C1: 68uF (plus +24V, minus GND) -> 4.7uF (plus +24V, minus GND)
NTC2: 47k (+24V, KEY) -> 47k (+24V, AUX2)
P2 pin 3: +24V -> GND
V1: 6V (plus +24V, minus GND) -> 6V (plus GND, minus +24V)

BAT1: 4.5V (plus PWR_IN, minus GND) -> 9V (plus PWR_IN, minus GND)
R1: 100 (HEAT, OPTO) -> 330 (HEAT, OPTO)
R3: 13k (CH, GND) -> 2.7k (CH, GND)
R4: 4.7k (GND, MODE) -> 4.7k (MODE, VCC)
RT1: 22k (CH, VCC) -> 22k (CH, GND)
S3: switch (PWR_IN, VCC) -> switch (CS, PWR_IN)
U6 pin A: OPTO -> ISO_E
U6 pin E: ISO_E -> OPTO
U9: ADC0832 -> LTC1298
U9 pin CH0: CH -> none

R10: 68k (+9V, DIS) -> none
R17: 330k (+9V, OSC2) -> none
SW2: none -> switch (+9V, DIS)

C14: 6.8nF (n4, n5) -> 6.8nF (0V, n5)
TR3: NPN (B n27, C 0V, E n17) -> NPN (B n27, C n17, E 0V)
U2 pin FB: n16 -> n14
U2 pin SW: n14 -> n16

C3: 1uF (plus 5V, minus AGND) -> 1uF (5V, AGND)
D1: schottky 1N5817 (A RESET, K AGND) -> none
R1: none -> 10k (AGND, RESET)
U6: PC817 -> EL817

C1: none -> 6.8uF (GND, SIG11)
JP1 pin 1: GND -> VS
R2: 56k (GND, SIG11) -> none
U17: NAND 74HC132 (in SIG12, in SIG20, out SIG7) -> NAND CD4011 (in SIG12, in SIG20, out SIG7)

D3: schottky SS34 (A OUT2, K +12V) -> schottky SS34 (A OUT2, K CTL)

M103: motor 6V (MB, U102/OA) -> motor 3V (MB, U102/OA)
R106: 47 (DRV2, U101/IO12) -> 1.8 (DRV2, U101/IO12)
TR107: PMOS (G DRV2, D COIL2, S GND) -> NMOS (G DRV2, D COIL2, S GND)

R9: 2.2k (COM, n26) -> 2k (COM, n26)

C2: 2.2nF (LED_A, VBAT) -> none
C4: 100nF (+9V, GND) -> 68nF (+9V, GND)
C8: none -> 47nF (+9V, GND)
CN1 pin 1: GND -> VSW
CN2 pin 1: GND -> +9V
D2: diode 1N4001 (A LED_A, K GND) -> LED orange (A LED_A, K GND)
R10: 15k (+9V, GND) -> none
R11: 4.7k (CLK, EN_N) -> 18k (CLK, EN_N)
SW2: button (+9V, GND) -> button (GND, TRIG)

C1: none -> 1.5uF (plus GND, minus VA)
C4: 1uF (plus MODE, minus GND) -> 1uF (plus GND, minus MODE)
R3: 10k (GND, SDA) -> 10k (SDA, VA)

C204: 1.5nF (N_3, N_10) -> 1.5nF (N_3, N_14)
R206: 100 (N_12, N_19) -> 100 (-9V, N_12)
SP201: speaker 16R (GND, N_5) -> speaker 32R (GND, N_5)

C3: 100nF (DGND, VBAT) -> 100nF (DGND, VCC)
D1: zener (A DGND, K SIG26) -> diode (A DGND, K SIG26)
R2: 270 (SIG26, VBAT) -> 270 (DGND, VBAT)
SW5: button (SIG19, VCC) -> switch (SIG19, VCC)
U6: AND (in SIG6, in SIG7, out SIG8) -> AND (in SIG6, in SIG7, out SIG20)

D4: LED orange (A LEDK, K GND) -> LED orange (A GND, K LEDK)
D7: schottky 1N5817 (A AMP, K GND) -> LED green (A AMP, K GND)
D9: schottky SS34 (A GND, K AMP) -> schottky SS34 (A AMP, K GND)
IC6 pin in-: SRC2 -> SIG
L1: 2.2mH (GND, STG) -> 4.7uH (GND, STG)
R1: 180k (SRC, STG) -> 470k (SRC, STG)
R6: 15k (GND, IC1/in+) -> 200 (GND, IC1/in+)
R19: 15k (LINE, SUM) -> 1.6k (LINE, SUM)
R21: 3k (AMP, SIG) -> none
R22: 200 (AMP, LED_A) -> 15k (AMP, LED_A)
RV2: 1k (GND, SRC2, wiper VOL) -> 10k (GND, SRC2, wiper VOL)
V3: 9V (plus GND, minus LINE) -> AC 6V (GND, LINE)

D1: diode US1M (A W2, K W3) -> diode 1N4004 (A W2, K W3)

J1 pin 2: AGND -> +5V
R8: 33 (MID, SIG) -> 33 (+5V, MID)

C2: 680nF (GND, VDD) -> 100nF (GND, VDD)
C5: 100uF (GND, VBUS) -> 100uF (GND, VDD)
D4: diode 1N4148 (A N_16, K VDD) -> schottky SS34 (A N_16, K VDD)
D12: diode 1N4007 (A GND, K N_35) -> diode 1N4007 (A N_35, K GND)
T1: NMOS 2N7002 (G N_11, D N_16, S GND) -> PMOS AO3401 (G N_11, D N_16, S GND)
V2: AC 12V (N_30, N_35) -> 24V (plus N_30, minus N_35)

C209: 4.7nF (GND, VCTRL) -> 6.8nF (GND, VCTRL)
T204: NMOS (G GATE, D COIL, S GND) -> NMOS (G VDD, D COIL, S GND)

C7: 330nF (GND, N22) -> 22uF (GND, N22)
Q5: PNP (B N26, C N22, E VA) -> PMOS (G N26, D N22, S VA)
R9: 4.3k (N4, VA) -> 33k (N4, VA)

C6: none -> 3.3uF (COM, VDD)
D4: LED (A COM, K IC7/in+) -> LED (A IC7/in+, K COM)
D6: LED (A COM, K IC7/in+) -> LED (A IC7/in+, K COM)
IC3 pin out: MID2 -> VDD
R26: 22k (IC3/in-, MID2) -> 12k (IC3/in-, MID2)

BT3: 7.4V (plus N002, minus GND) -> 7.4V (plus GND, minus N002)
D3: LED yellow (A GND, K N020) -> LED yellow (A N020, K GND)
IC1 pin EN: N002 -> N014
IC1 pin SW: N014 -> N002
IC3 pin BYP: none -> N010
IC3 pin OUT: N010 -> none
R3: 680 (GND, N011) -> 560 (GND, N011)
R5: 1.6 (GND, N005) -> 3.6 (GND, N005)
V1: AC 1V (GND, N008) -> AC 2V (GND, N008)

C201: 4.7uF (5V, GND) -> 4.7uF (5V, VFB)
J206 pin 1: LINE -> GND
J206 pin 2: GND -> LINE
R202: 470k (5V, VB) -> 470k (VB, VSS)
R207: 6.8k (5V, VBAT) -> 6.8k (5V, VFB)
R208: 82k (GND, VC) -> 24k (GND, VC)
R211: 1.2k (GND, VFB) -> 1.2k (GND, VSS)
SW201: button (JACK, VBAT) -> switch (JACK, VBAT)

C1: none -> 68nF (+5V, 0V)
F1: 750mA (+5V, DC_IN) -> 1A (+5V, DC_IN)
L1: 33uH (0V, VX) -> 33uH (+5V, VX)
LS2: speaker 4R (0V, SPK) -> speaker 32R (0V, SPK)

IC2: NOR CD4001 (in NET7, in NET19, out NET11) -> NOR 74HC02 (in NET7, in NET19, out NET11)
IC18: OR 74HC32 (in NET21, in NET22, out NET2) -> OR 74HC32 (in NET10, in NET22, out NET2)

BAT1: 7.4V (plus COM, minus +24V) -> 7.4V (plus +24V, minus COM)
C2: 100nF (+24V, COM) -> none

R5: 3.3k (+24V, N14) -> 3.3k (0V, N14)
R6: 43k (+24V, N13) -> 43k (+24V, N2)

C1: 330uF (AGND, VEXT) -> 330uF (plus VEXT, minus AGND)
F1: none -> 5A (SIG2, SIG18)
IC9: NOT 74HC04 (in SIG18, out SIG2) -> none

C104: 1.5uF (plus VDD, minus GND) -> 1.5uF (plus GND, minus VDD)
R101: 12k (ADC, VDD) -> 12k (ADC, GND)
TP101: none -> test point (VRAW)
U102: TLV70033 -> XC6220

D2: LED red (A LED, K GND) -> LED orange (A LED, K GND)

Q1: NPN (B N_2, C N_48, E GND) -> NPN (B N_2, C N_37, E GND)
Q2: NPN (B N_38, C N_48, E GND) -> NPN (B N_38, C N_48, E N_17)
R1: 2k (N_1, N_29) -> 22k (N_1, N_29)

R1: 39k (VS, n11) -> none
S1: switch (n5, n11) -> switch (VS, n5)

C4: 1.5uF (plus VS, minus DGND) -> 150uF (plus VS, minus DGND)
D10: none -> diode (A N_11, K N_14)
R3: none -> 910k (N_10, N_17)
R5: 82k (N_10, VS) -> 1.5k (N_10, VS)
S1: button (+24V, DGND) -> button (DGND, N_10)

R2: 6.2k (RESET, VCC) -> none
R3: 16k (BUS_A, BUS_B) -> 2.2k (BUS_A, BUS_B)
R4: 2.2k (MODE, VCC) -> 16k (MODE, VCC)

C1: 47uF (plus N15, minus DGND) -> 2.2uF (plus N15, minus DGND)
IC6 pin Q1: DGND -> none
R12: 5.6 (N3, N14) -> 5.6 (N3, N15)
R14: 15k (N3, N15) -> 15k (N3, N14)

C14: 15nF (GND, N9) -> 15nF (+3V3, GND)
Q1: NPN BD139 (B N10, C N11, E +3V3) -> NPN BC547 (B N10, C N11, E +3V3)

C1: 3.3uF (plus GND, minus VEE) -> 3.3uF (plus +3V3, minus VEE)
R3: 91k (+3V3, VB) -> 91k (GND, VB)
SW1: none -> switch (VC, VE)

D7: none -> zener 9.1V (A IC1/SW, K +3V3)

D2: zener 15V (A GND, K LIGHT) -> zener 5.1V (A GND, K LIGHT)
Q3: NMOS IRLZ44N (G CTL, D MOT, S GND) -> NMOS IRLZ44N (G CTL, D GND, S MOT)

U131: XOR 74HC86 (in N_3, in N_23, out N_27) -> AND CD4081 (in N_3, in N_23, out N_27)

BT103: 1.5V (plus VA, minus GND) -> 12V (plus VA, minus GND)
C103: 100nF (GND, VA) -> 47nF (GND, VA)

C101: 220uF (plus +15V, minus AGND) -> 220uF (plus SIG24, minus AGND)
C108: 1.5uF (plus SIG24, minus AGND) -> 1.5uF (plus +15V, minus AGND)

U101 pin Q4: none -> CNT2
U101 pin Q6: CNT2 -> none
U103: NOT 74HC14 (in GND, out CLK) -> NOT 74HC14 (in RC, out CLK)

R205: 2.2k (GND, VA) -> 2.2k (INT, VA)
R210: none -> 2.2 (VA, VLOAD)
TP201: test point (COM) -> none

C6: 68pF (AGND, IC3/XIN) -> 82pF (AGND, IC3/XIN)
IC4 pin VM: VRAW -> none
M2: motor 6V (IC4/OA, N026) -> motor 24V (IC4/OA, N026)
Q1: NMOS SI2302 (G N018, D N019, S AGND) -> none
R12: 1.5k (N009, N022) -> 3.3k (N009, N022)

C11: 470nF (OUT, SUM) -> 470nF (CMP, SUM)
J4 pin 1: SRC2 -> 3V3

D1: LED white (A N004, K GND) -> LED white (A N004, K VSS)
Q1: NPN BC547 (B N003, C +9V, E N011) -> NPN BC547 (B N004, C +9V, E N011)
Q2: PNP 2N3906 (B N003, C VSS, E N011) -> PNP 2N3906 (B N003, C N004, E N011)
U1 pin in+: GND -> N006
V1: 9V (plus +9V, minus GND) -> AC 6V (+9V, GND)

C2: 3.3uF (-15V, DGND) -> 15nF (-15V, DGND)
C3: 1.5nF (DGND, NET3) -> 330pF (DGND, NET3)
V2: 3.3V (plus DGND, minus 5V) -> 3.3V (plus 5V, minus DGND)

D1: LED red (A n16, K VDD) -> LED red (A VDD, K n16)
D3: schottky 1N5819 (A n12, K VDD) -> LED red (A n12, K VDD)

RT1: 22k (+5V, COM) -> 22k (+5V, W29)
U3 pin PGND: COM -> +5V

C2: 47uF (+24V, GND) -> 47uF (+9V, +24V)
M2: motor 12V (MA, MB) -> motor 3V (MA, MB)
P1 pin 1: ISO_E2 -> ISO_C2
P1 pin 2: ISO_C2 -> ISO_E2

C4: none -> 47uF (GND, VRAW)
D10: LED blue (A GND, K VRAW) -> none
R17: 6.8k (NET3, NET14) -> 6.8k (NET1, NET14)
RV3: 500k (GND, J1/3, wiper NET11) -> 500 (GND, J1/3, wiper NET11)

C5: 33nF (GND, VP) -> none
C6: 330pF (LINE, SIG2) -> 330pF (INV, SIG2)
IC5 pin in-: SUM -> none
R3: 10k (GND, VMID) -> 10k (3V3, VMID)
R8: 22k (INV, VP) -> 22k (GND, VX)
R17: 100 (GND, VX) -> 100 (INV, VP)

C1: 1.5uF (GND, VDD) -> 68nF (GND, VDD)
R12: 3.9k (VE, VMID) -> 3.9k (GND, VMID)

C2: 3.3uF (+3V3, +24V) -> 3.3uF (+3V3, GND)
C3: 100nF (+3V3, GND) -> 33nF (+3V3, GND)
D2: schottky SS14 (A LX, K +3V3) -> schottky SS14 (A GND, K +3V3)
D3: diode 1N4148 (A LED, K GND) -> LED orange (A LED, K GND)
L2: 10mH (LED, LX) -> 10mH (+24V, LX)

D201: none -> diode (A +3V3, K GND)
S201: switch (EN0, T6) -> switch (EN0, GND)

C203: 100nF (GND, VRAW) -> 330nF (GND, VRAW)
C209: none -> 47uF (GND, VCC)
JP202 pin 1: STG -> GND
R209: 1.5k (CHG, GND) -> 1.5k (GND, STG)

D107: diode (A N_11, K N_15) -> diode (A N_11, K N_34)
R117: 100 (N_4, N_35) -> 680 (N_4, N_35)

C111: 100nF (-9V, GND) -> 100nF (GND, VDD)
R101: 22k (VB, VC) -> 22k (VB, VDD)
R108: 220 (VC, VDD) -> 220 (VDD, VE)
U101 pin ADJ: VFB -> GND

■ Work instructions
Only the count belongs in your answer, so please work out how many lines of the data contain "zener".

■ Output for this exercise
3